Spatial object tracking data
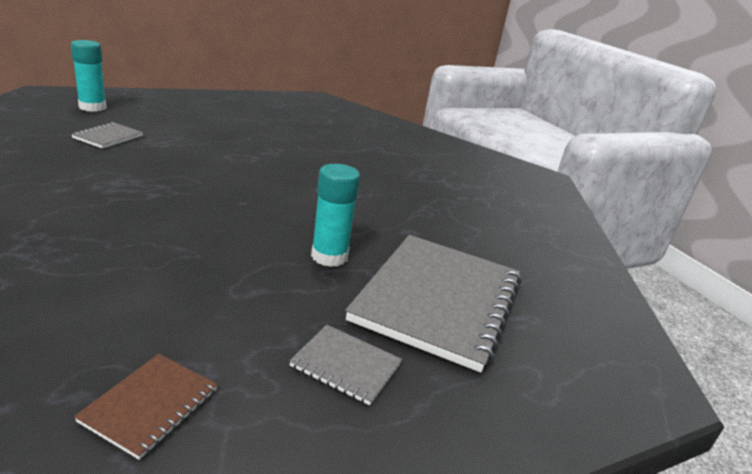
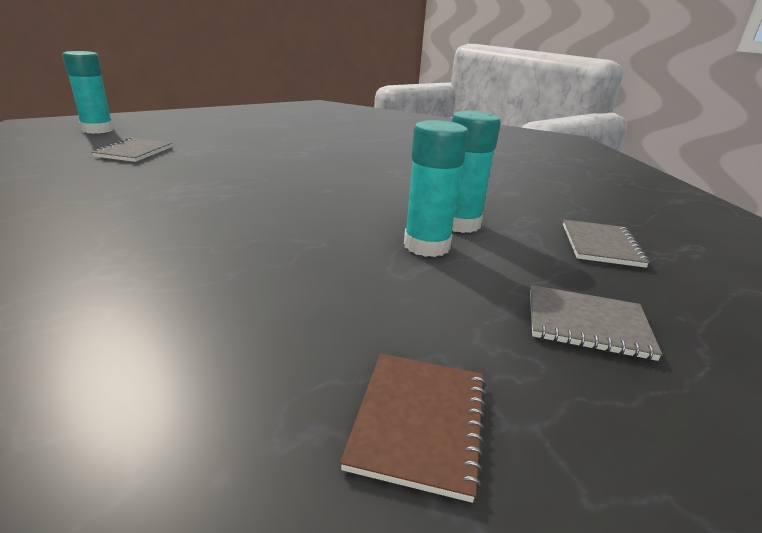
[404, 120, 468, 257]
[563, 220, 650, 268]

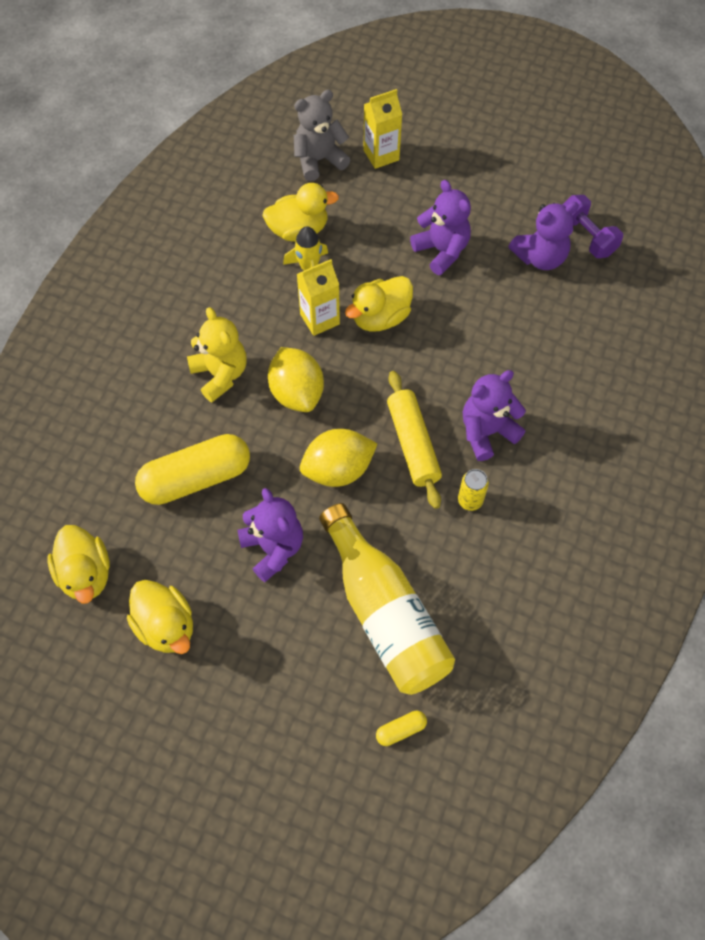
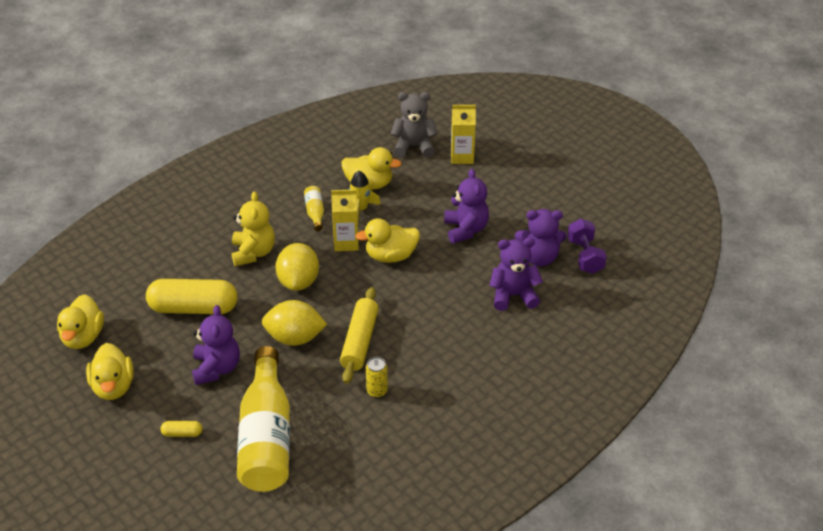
[304, 186, 324, 231]
[160, 421, 202, 437]
[489, 238, 543, 311]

EXERCISE REQUIREMENTS —
Please print every record exactly, leaving out the pictures.

OUTPUT FOR THIS TASK —
[404, 120, 468, 257]
[563, 220, 650, 268]

[304, 186, 324, 231]
[160, 421, 202, 437]
[489, 238, 543, 311]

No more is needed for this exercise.